(RECORDS TO PROCESS):
# # # #

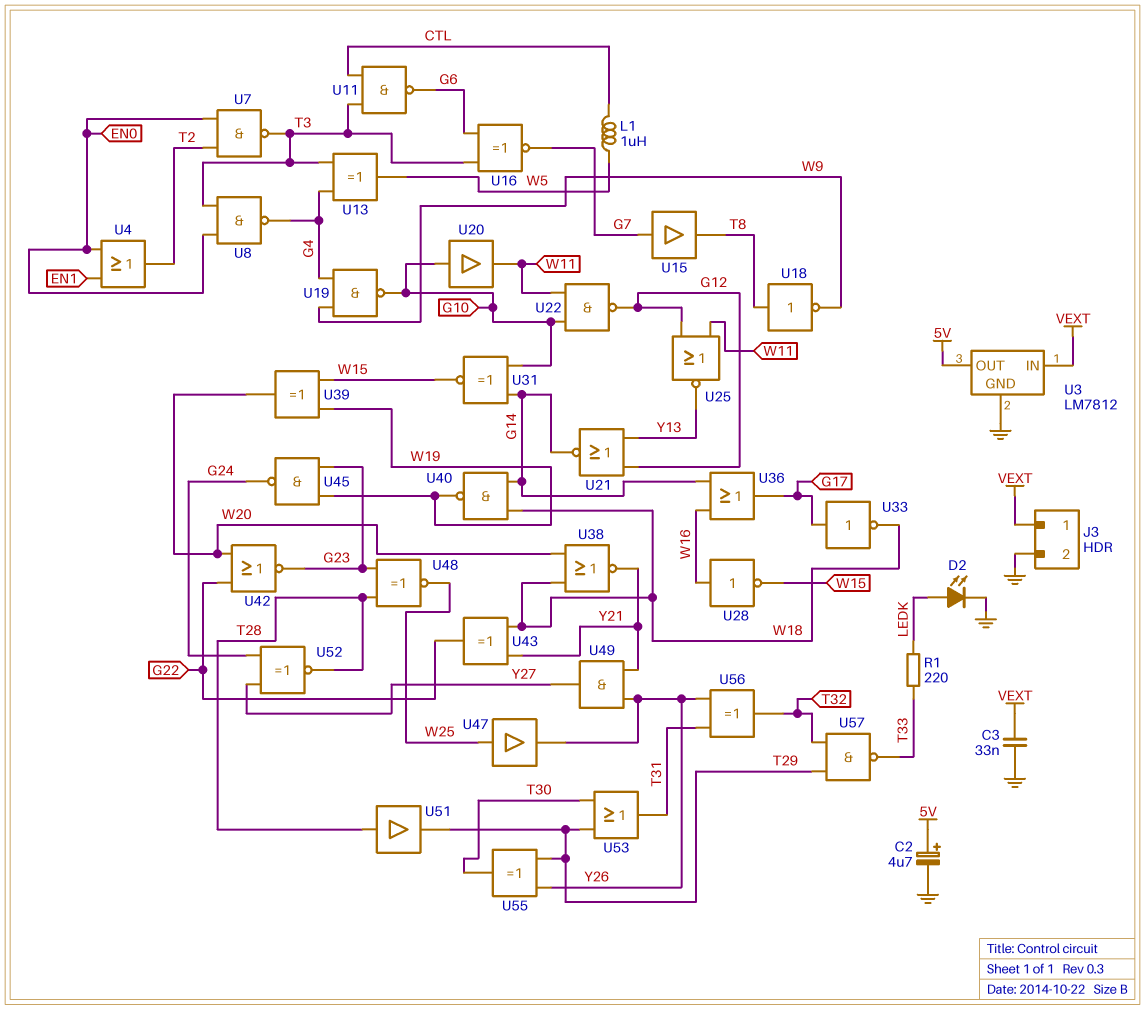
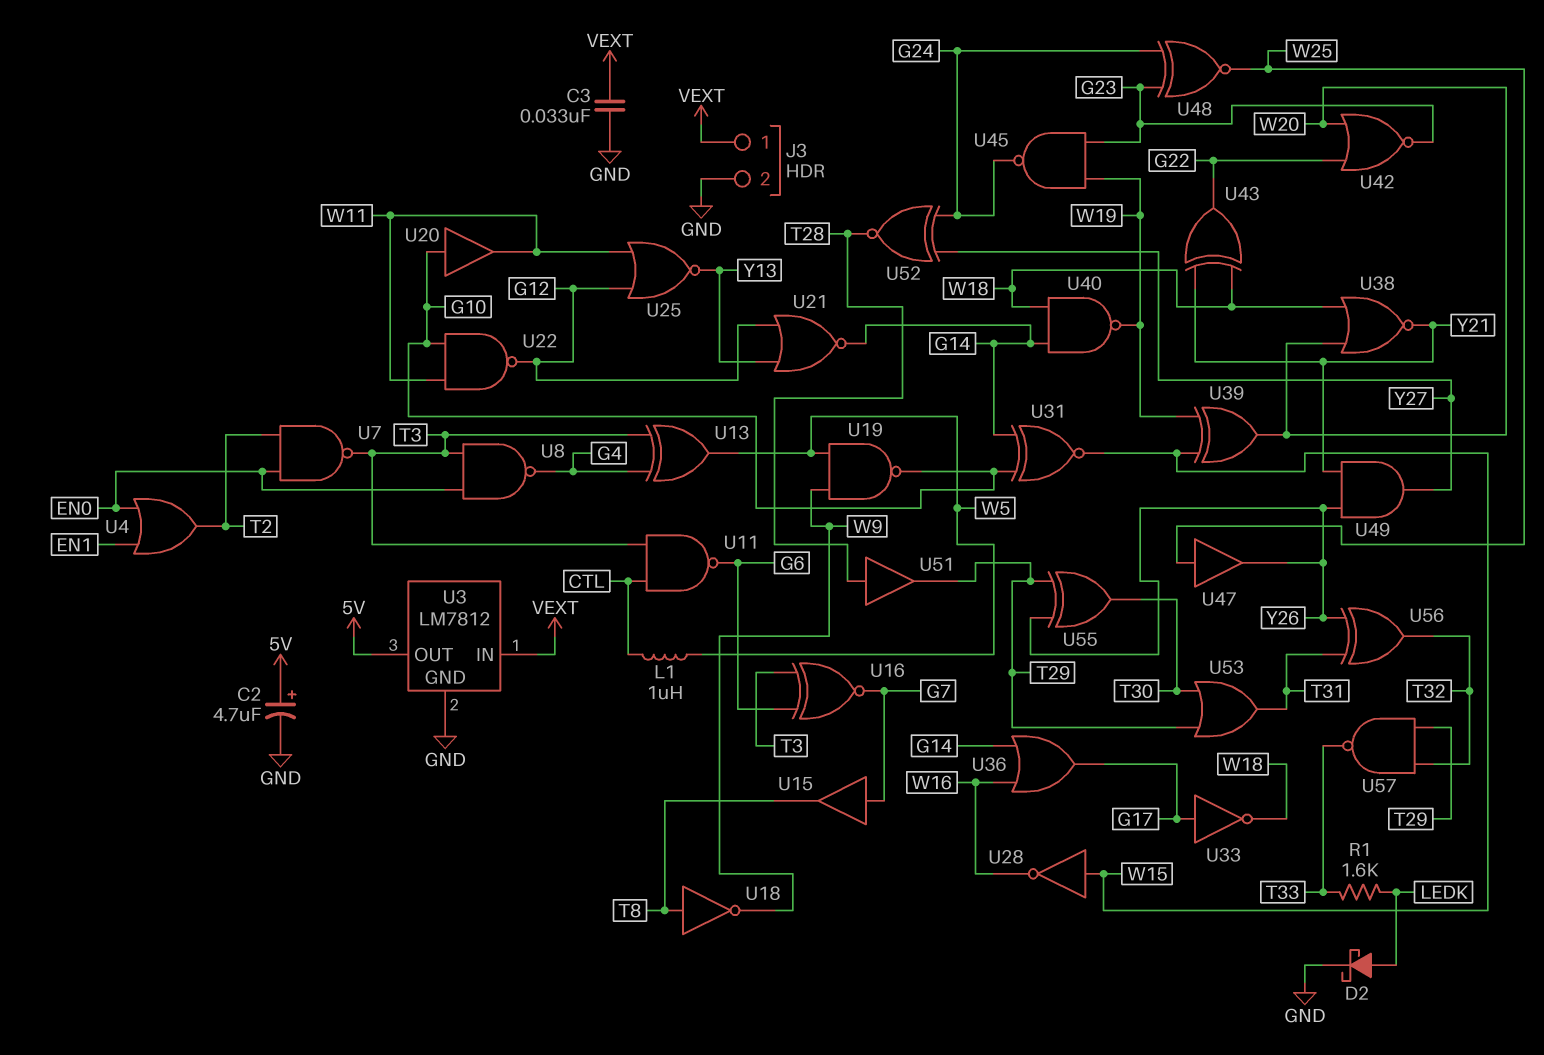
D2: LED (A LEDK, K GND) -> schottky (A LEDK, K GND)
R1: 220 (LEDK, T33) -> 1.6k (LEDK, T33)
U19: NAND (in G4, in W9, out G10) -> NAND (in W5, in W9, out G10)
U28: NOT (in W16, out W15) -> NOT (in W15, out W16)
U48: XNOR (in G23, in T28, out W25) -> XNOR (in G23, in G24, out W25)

# # # #

(EXERCISE OBJECTIVE): Search term "LEDK": count the lines of the listing in which it appears, and give the number with nothing further.

(TASK SOLUTION): 2